■ **TASK DESCRIPTION**
Reproduce exactly the entries from the "LS2: speaker 8R" line to the end. Skip all pictures.

- - -

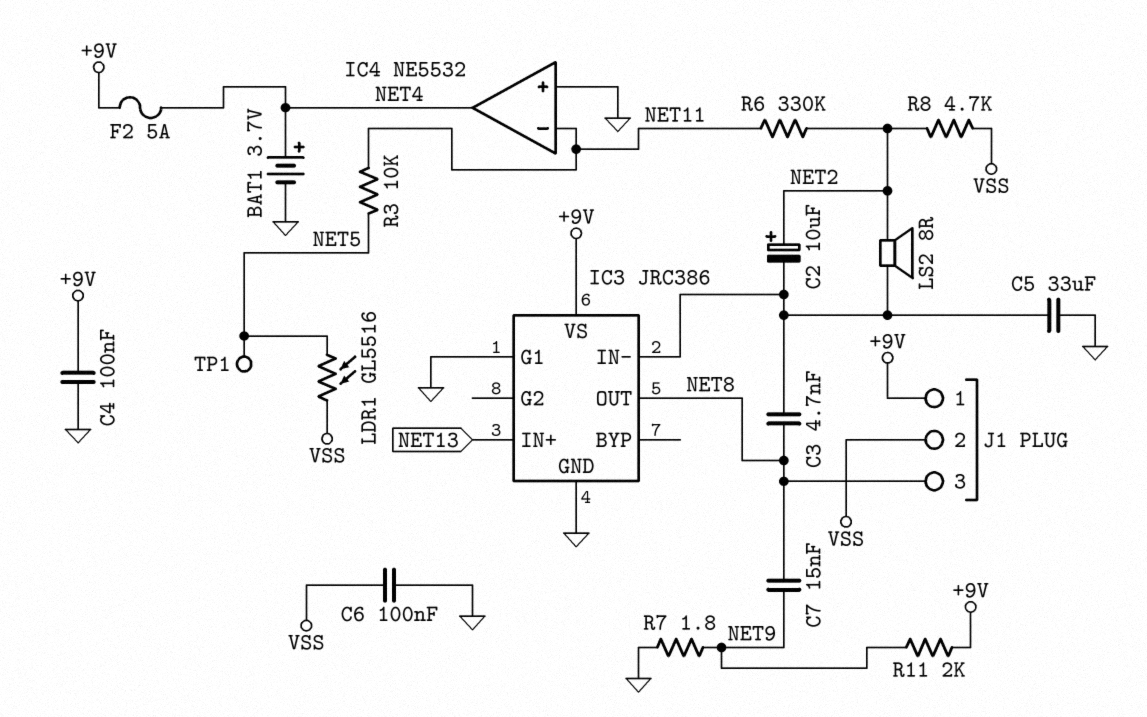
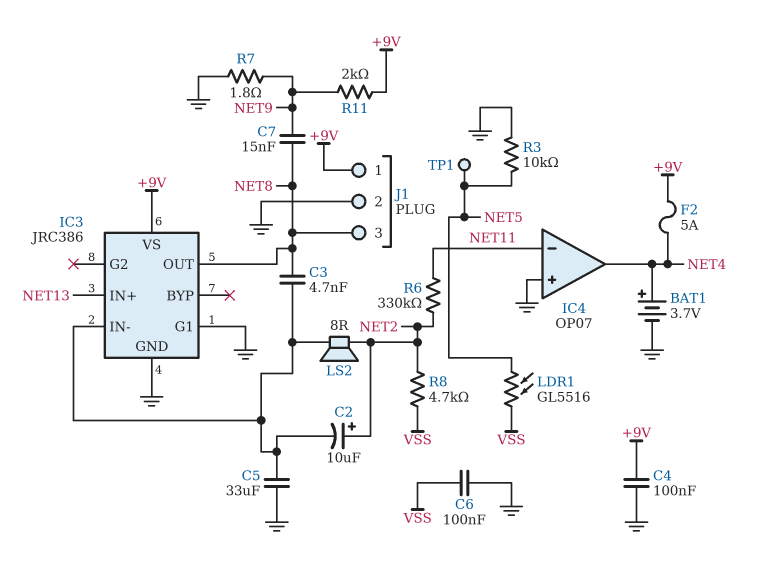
IC4: NE5532 -> OP07
J1 pin 2: VSS -> GND
R3: 10k (NET5, NET11) -> 10k (GND, NET5)

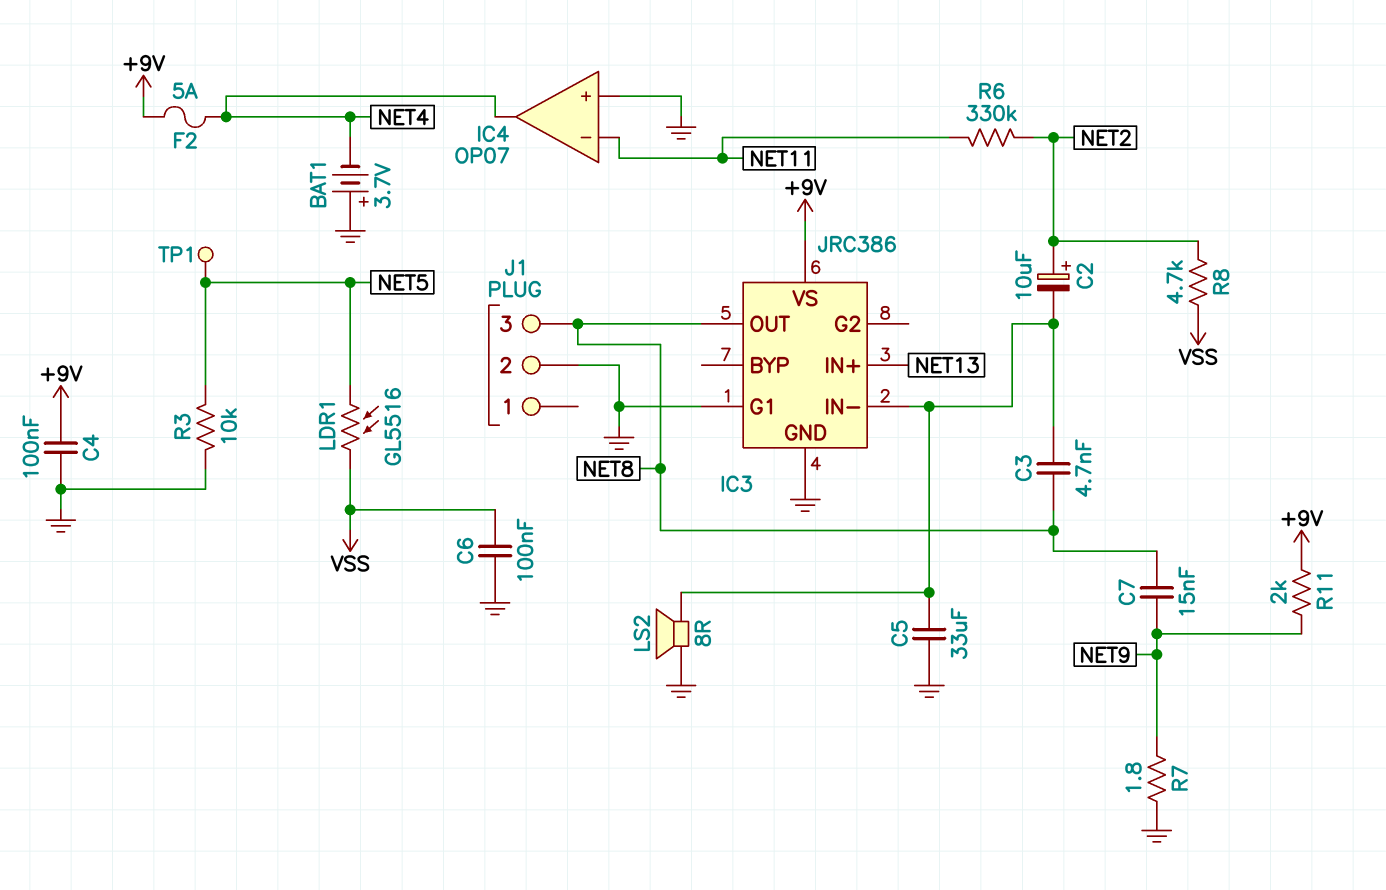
BAT1: 3.7V (plus NET4, minus GND) -> 3.7V (plus GND, minus NET4)
J1 pin 1: +9V -> none
LS2: speaker 8R (IC3/IN-, NET2) -> speaker 8R (GND, IC3/IN-)

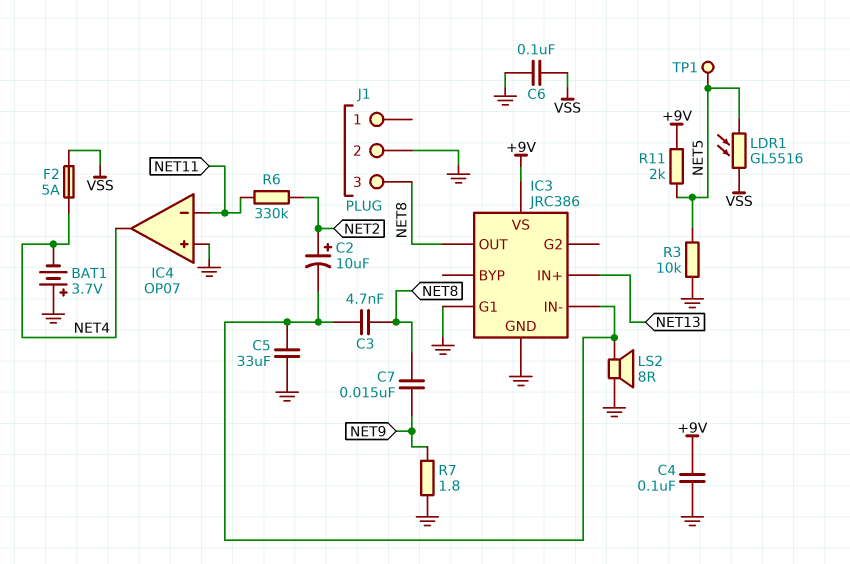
F2: 5A (+9V, NET4) -> 5A (NET4, VSS)
R8: 4.7k (NET2, VSS) -> none
R11: 2k (+9V, NET9) -> 2k (+9V, NET5)

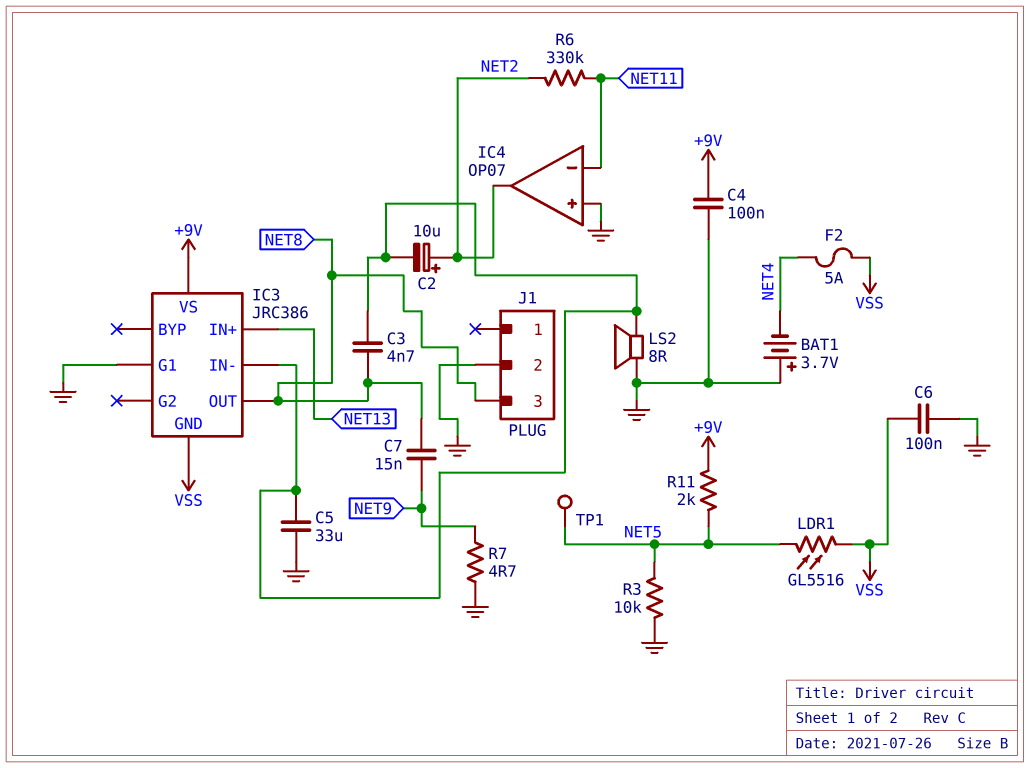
IC3 pin GND: GND -> VSS
IC4 pin out: NET4 -> NET2
R7: 1.8 (GND, NET9) -> 4.7 (GND, NET9)

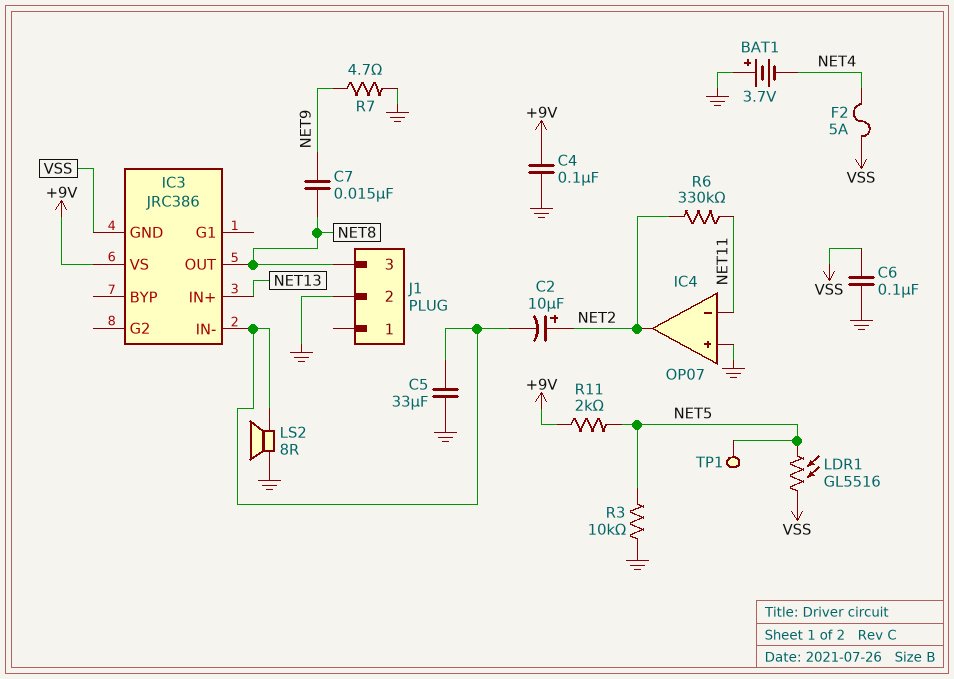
C3: 4.7nF (IC3/IN-, NET8) -> none
IC3 pin G1: GND -> none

- - -

■ **EXPECTED OUTPUT**
LS2: speaker 8R (IC3/IN-, NET2) -> speaker 8R (GND, IC3/IN-)

F2: 5A (+9V, NET4) -> 5A (NET4, VSS)
R8: 4.7k (NET2, VSS) -> none
R11: 2k (+9V, NET9) -> 2k (+9V, NET5)

IC3 pin GND: GND -> VSS
IC4 pin out: NET4 -> NET2
R7: 1.8 (GND, NET9) -> 4.7 (GND, NET9)

C3: 4.7nF (IC3/IN-, NET8) -> none
IC3 pin G1: GND -> none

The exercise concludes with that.